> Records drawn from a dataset
========================================

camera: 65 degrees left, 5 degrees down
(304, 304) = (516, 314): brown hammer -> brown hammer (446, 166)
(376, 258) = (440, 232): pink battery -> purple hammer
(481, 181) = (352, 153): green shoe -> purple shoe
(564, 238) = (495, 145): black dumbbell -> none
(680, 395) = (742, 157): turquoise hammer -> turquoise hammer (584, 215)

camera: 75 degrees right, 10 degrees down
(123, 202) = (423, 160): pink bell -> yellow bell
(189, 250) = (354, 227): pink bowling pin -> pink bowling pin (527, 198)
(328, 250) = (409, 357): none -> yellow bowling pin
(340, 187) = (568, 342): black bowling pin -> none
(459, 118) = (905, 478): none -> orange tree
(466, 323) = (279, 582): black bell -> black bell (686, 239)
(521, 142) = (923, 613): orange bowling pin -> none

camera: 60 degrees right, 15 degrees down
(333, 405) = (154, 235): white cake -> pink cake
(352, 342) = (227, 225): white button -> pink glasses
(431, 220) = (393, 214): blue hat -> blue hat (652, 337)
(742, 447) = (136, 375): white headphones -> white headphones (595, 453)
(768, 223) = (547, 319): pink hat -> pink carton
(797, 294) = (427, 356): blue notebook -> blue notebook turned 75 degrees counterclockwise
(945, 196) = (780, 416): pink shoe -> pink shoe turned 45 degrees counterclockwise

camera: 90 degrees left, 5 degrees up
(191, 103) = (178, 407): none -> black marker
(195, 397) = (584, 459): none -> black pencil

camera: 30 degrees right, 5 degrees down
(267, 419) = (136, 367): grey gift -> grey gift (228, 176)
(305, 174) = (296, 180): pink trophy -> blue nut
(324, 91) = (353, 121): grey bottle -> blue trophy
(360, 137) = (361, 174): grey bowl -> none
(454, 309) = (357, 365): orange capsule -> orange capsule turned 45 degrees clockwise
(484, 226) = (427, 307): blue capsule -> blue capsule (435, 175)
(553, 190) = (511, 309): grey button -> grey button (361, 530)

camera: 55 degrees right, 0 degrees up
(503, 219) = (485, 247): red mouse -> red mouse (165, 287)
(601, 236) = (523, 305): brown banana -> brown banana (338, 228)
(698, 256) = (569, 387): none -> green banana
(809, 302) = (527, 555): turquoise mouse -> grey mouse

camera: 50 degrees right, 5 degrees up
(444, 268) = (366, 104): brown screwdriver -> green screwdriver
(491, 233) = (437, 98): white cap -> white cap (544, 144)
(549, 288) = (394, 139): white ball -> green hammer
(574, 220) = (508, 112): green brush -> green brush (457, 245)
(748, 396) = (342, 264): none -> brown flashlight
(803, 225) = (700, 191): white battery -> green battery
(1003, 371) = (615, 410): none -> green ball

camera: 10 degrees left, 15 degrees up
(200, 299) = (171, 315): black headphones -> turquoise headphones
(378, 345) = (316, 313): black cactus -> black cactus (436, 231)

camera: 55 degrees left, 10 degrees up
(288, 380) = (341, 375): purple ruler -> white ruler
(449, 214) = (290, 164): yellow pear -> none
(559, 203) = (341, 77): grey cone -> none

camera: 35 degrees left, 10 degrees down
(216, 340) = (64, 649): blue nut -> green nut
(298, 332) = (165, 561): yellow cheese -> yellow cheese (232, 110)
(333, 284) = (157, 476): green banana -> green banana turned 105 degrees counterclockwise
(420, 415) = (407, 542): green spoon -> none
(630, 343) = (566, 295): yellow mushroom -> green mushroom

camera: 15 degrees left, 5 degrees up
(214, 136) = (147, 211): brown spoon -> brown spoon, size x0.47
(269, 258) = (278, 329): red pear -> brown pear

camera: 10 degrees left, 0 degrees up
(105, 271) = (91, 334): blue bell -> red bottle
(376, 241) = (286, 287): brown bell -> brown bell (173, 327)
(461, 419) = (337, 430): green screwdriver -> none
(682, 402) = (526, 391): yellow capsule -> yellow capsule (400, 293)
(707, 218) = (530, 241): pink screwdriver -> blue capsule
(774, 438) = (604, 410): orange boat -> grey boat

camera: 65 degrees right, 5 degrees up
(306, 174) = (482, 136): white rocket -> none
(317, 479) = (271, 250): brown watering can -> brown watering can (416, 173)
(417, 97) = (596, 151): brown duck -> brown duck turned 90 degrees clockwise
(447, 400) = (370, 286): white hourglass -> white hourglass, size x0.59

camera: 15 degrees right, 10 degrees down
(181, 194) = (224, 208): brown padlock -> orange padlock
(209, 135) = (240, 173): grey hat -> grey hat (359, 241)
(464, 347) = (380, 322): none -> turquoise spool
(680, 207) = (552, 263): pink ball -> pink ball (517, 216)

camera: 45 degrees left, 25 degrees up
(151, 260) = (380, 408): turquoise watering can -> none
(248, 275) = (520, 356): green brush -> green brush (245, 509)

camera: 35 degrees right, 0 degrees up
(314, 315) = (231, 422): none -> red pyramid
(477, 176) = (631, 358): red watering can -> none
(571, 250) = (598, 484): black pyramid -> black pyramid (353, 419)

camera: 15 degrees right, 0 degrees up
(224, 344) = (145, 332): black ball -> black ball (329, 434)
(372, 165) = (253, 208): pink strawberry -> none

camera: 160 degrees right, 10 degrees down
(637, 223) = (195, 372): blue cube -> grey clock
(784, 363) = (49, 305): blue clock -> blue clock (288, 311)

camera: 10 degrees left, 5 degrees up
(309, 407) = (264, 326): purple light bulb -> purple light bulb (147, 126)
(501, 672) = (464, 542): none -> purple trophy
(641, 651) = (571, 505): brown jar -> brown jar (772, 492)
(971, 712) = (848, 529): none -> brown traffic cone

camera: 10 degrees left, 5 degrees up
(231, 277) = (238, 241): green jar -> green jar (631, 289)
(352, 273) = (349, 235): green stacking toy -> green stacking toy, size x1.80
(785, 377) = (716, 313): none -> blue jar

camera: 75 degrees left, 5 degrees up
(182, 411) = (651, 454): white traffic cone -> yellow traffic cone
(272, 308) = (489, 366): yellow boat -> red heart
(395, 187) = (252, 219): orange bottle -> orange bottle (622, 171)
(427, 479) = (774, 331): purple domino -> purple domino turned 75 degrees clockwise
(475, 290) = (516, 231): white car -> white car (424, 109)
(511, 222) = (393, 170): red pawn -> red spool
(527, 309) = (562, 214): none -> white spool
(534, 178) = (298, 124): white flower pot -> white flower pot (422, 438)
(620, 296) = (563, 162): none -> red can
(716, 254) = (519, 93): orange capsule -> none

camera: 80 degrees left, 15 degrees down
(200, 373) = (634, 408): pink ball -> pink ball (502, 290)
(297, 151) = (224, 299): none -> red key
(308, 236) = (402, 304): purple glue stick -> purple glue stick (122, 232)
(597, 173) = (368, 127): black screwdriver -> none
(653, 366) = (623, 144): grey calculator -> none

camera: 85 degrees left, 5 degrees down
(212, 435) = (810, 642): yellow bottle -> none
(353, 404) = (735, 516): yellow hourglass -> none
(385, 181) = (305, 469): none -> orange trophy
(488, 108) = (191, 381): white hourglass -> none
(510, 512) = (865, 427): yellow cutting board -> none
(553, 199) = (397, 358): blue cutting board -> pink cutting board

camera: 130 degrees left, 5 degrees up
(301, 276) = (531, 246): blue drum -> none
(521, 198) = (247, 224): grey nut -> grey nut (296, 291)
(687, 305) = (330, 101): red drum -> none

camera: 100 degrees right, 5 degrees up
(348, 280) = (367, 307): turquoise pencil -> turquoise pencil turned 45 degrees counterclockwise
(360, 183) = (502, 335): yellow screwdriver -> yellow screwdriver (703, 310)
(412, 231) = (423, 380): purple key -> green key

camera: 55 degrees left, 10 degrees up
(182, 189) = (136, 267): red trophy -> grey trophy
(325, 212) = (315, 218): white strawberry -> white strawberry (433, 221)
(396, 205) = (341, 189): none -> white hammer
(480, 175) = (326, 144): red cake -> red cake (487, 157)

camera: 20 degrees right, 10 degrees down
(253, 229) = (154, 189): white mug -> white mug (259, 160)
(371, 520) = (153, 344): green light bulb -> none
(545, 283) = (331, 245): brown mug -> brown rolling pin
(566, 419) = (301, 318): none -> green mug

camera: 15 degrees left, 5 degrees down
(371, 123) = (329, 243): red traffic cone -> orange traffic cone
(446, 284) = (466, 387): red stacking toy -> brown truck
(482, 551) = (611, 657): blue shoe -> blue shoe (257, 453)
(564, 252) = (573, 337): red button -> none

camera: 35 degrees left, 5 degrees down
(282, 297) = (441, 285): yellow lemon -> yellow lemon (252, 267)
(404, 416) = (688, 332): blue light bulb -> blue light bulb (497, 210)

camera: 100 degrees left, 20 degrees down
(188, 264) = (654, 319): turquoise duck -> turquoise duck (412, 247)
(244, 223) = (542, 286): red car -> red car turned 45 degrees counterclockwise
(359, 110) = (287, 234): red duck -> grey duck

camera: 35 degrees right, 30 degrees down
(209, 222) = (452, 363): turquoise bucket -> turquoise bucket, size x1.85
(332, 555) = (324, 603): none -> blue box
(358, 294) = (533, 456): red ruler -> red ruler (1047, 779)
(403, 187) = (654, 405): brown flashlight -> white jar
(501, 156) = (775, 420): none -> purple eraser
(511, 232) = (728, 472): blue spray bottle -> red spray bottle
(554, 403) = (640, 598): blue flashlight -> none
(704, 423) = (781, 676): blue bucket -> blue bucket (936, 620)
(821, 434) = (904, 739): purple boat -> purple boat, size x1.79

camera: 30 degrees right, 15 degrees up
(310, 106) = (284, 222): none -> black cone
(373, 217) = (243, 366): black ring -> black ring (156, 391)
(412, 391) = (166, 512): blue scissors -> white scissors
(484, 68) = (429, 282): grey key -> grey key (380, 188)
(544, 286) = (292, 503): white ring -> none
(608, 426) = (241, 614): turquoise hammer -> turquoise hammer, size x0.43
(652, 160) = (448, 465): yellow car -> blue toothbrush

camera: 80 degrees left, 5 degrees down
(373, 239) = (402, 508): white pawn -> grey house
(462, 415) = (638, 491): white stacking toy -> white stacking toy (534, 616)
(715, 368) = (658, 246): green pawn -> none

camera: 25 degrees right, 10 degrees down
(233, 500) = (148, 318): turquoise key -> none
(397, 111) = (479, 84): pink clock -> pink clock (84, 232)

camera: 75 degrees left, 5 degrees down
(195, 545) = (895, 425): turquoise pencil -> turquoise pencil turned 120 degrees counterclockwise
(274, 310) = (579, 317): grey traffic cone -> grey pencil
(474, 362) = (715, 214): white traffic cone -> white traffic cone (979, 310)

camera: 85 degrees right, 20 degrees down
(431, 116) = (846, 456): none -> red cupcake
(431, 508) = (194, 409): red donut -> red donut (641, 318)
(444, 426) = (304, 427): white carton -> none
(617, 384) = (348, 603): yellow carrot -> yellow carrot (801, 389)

========================================

> Assignment
From the records above, copy only the lines starting with the line that holds "(534, 178) = (298, 124): white" and going on through the line that holds "(510, 512) = (865, 427): yellow", exactly as written.

> Your response
(534, 178) = (298, 124): white flower pot -> white flower pot (422, 438)
(620, 296) = (563, 162): none -> red can
(716, 254) = (519, 93): orange capsule -> none

camera: 80 degrees left, 15 degrees down
(200, 373) = (634, 408): pink ball -> pink ball (502, 290)
(297, 151) = (224, 299): none -> red key
(308, 236) = (402, 304): purple glue stick -> purple glue stick (122, 232)
(597, 173) = (368, 127): black screwdriver -> none
(653, 366) = (623, 144): grey calculator -> none

camera: 85 degrees left, 5 degrees down
(212, 435) = (810, 642): yellow bottle -> none
(353, 404) = (735, 516): yellow hourglass -> none
(385, 181) = (305, 469): none -> orange trophy
(488, 108) = (191, 381): white hourglass -> none
(510, 512) = (865, 427): yellow cutting board -> none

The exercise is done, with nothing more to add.